● **Problem statement**
State how many lines in the entries below include the string "light", and give nothing beyond that number.
Supplied records START
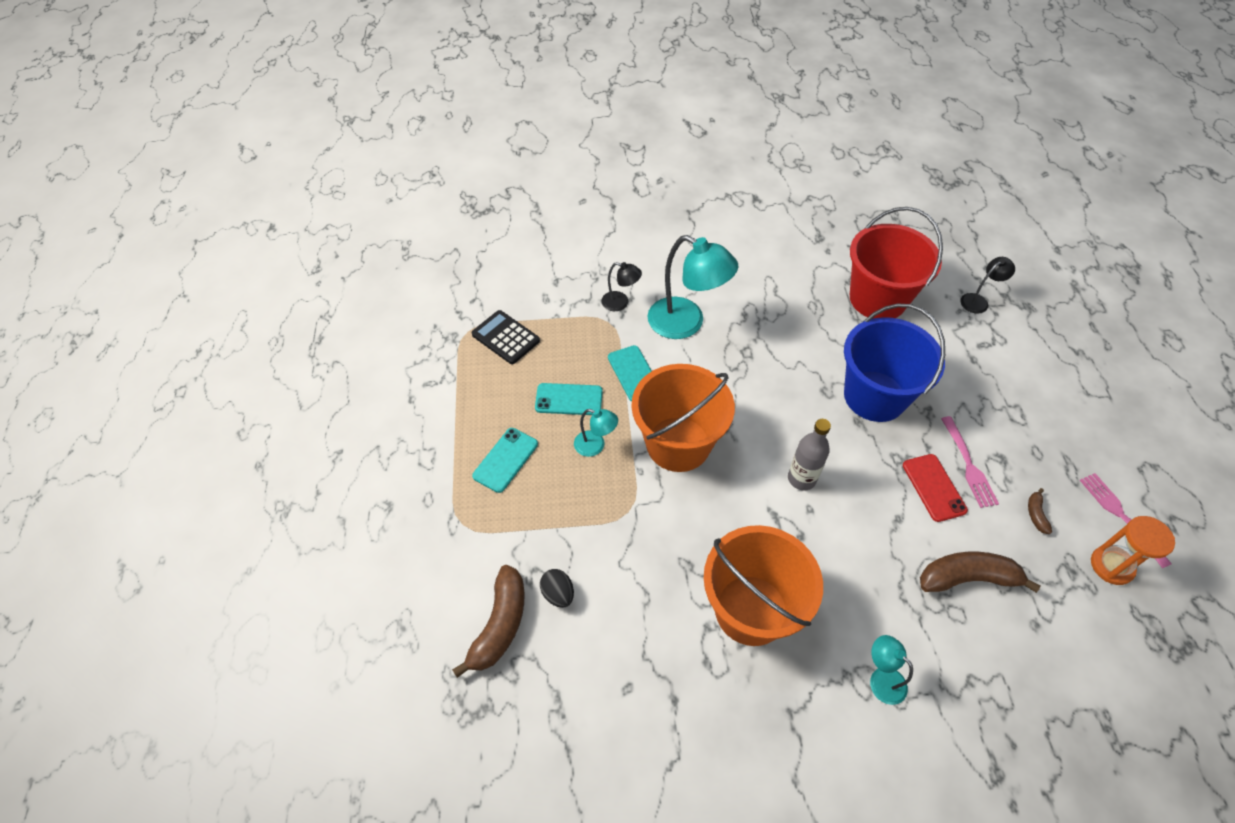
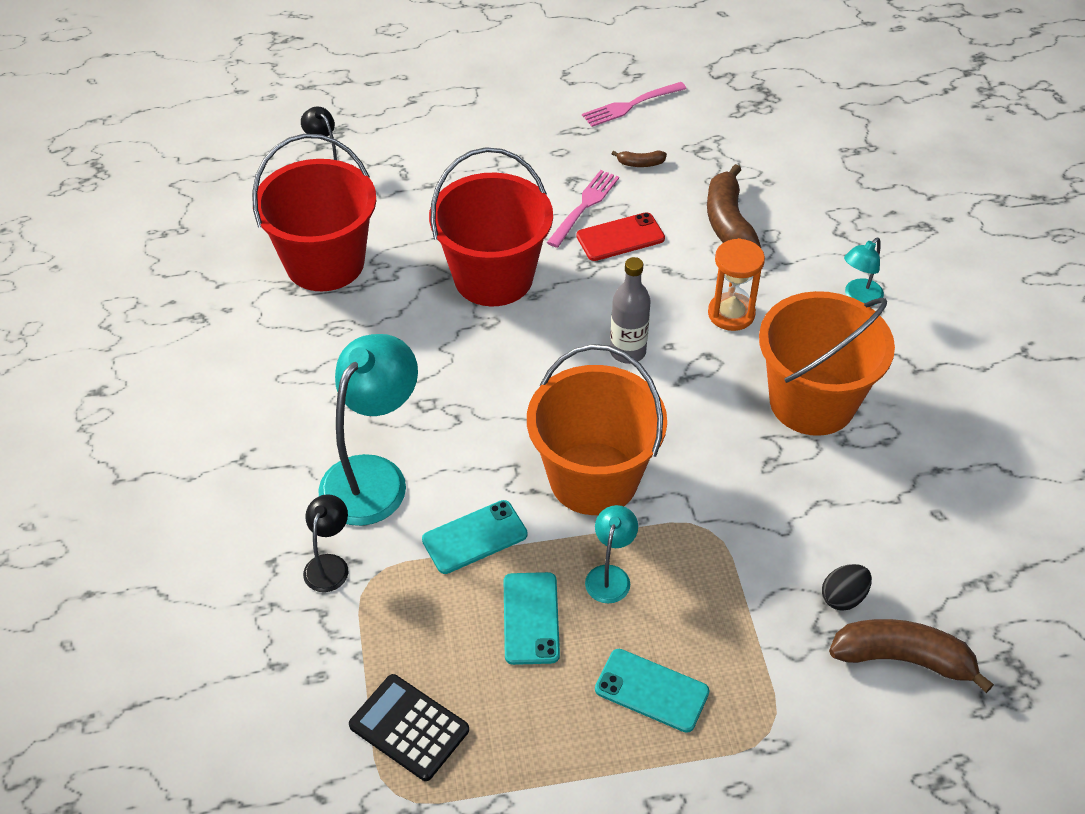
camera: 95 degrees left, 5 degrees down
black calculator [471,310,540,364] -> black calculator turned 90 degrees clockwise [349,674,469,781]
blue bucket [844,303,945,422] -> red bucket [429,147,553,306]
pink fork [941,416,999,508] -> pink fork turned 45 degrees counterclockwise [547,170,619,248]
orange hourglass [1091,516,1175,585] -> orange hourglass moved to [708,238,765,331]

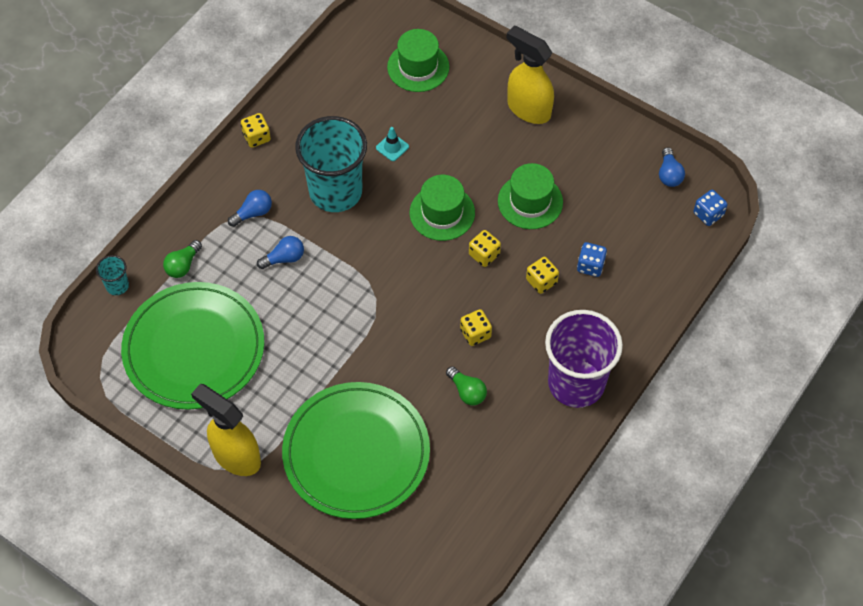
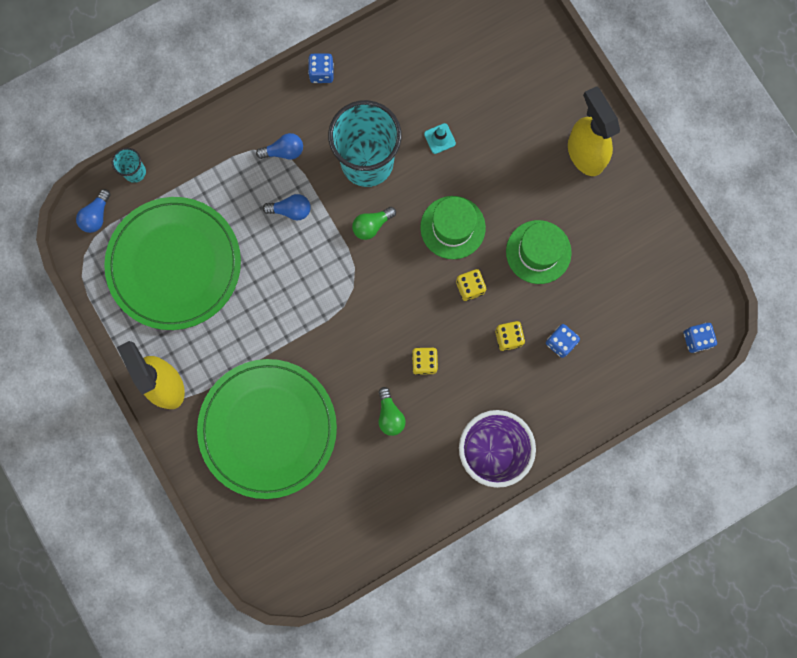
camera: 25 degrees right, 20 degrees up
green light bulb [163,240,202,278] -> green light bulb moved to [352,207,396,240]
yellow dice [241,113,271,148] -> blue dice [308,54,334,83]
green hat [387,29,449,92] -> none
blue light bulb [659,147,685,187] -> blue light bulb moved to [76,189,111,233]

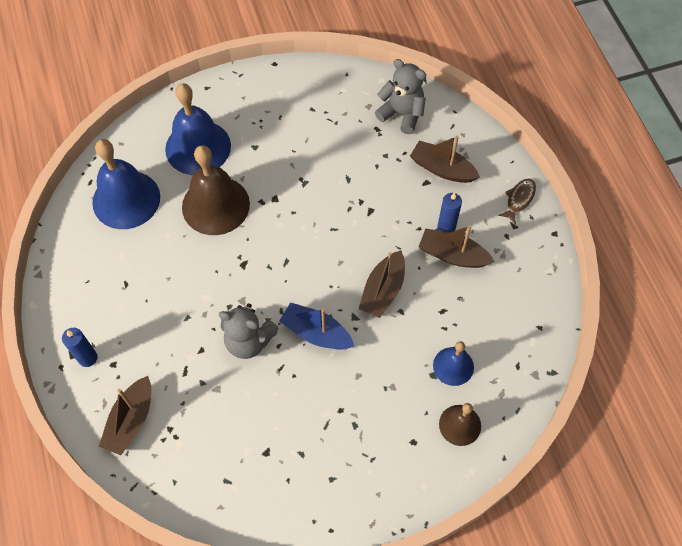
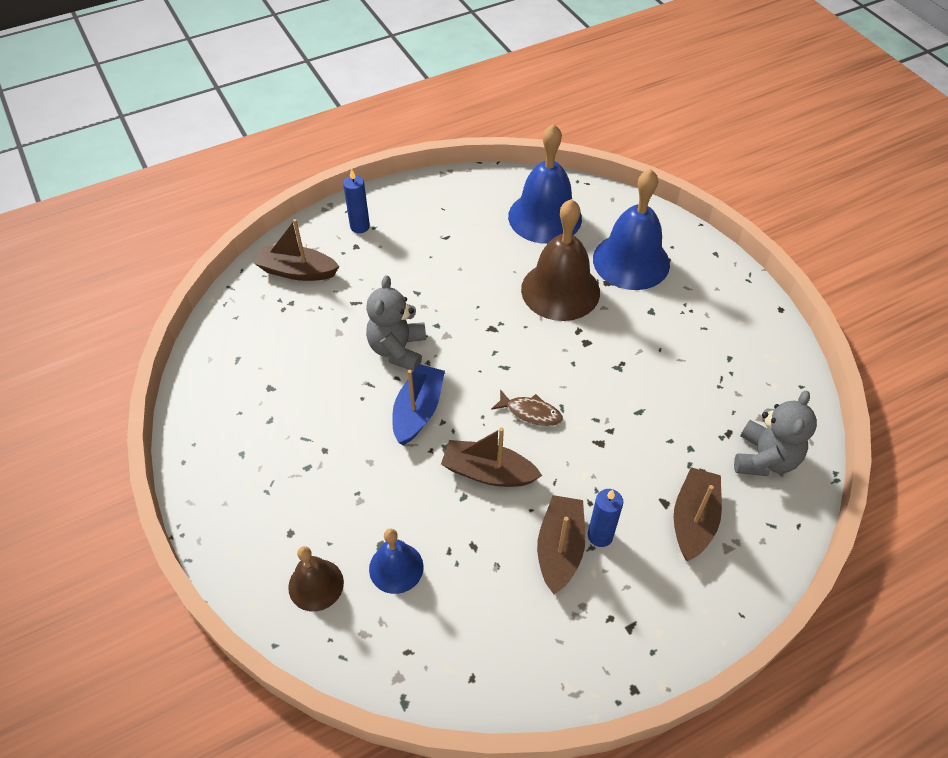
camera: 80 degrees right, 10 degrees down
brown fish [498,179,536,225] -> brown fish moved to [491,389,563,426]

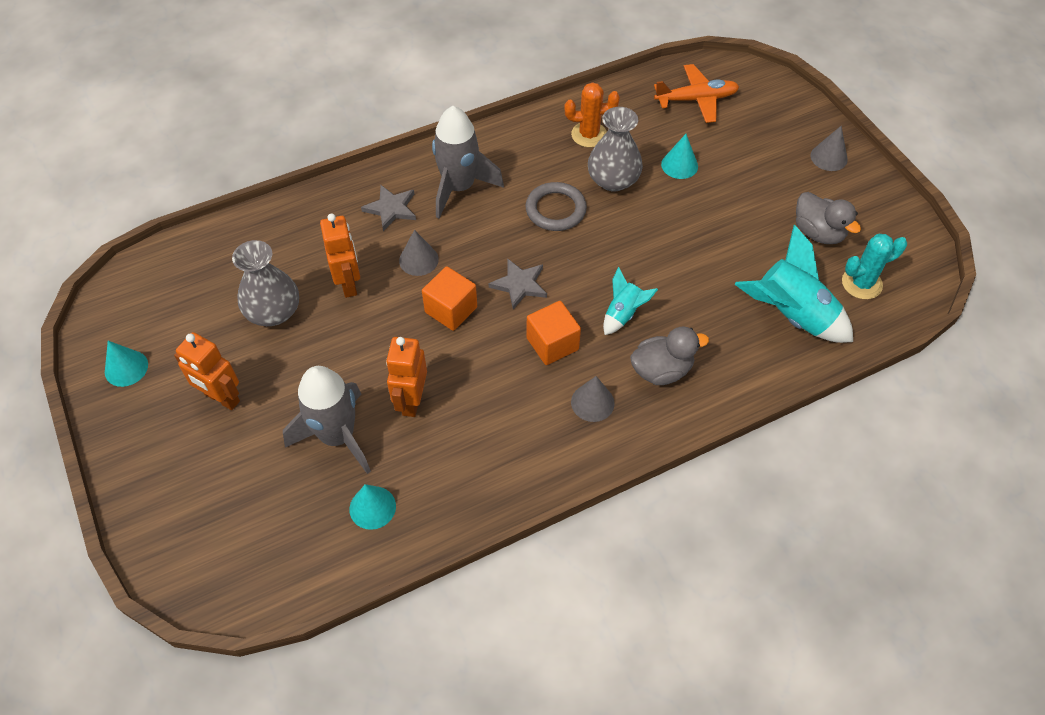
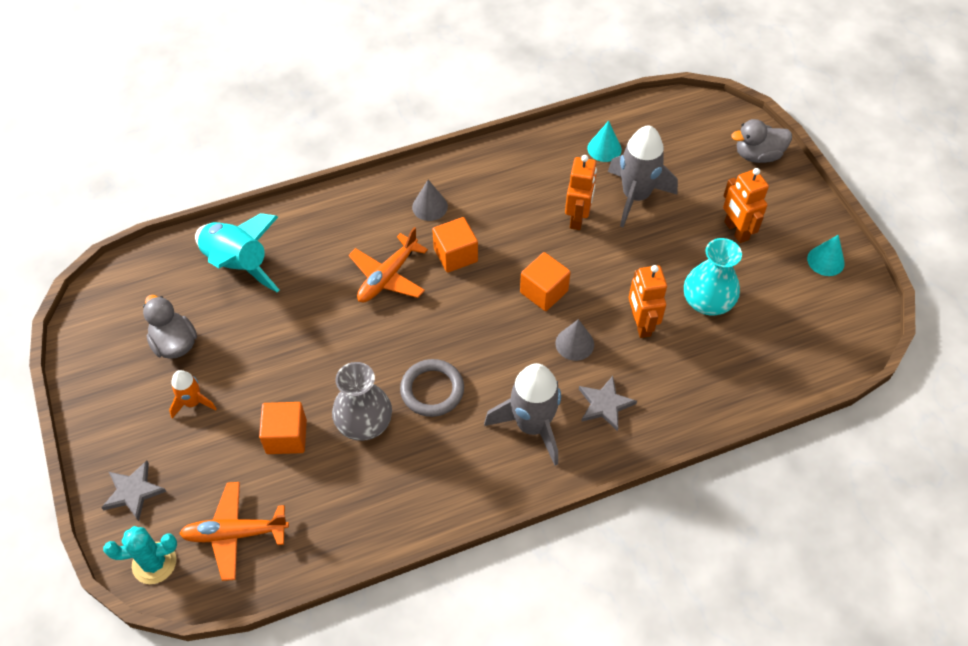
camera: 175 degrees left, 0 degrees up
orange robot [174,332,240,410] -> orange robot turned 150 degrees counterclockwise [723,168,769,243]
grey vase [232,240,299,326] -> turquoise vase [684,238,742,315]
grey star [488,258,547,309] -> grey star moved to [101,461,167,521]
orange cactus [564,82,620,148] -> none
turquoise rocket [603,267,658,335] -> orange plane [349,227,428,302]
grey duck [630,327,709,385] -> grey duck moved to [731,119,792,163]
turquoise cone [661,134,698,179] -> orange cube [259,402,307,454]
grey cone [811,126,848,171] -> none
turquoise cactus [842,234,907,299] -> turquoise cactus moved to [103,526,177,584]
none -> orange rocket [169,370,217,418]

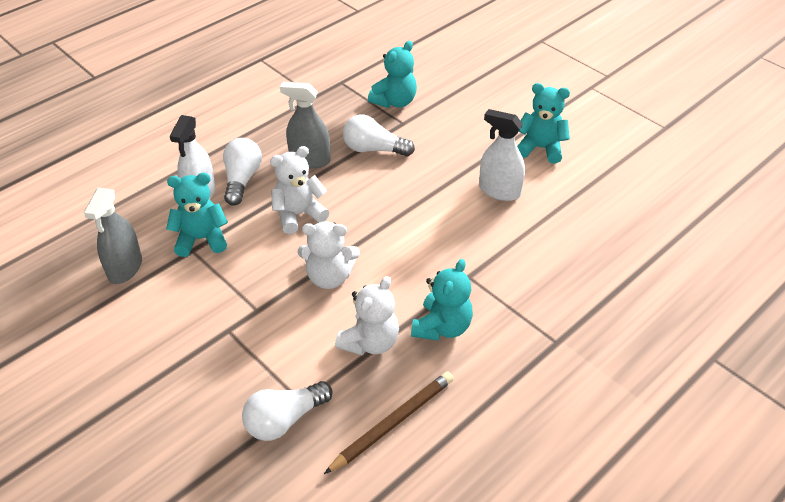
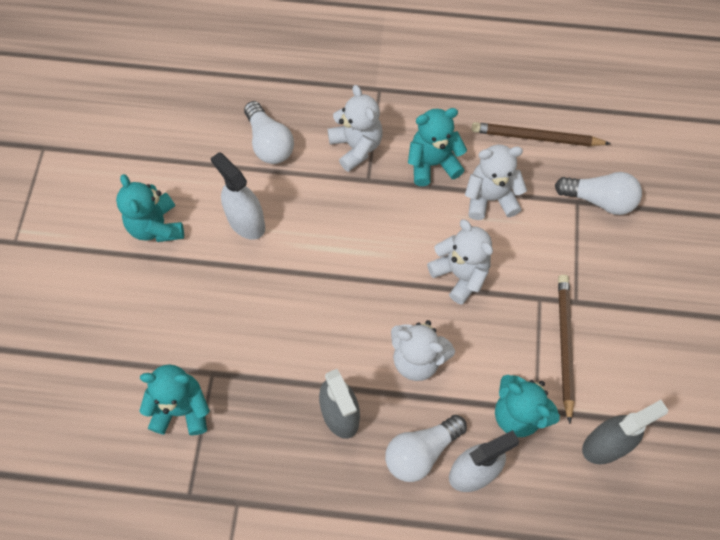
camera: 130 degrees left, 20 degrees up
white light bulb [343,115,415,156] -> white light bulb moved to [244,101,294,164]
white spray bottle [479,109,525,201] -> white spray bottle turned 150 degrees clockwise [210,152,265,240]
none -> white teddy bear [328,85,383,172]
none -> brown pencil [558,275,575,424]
Supplied records END
● **Response area**
3